#### [Assignment]
The response must consist of the lines below from the one with "garden.mp4: [233,327,448,536] ->" through the one with "Trash: [526,555,574,614] ->", exactly as they appear and with both ends kept.

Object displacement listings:
◆ ◆ ◆ ◆ ◆
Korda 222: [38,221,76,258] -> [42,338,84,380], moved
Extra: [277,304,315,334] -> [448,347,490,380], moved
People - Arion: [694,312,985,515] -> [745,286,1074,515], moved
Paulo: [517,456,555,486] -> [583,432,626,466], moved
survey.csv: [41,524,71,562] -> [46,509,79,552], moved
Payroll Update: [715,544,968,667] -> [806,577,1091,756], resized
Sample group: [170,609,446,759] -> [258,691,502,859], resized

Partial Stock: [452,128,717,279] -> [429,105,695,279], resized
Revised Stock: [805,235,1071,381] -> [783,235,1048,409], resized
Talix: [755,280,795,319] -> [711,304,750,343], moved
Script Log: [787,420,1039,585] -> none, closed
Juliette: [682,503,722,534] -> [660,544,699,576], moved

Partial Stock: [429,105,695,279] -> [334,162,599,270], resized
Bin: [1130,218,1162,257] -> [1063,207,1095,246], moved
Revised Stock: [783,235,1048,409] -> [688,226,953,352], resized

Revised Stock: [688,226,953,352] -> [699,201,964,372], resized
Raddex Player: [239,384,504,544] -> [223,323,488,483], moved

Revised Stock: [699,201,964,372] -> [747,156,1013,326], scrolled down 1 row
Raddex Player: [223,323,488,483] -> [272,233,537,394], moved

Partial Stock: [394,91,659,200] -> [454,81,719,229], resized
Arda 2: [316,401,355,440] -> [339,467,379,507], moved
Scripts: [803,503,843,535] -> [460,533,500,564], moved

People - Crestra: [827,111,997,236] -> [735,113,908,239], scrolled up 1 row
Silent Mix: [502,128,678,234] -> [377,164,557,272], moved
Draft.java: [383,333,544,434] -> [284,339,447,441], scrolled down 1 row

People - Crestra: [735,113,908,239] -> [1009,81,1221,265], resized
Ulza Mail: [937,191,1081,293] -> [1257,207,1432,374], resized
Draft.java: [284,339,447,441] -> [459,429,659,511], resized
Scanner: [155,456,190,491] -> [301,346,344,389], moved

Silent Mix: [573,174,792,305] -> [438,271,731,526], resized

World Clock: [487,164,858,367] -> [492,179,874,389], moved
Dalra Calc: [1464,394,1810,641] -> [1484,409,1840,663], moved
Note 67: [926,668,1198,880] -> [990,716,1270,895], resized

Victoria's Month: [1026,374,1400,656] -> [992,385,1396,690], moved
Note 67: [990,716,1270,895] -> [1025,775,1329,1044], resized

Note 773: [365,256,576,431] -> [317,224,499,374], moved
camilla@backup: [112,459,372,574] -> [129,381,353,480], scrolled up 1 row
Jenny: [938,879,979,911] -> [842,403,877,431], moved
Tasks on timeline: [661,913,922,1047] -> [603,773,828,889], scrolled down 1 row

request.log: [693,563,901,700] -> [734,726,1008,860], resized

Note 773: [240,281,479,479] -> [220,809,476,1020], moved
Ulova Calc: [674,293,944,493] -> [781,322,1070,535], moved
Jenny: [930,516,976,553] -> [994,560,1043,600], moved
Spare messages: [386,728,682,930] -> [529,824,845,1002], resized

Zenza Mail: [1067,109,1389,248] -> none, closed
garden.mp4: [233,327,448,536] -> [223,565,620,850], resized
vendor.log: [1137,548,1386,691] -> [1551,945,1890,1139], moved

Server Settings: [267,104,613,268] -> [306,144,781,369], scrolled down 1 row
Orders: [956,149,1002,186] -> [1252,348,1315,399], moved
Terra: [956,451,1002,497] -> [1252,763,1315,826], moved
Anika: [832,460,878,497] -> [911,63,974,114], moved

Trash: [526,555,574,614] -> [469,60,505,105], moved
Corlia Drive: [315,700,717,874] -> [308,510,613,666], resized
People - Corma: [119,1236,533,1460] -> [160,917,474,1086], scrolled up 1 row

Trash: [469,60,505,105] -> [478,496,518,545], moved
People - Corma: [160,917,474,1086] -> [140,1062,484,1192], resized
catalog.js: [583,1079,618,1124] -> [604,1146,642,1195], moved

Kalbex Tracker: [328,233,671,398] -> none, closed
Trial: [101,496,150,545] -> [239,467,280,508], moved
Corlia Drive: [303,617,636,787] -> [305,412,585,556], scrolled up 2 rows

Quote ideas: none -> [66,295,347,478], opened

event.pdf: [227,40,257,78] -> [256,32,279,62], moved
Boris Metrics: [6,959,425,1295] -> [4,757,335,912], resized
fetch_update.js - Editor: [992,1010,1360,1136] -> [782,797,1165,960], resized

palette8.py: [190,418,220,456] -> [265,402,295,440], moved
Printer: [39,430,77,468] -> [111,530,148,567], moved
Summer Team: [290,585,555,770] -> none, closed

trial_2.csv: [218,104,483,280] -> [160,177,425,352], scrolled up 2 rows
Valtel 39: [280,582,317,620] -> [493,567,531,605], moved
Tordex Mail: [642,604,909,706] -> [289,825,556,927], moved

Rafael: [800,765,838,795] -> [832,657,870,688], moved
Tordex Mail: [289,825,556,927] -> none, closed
◆ ◆ ◆ ◆ ◆
#### [Problem solution]
garden.mp4: [233,327,448,536] -> [223,565,620,850], resized
vendor.log: [1137,548,1386,691] -> [1551,945,1890,1139], moved

Server Settings: [267,104,613,268] -> [306,144,781,369], scrolled down 1 row
Orders: [956,149,1002,186] -> [1252,348,1315,399], moved
Terra: [956,451,1002,497] -> [1252,763,1315,826], moved
Anika: [832,460,878,497] -> [911,63,974,114], moved

Trash: [526,555,574,614] -> [469,60,505,105], moved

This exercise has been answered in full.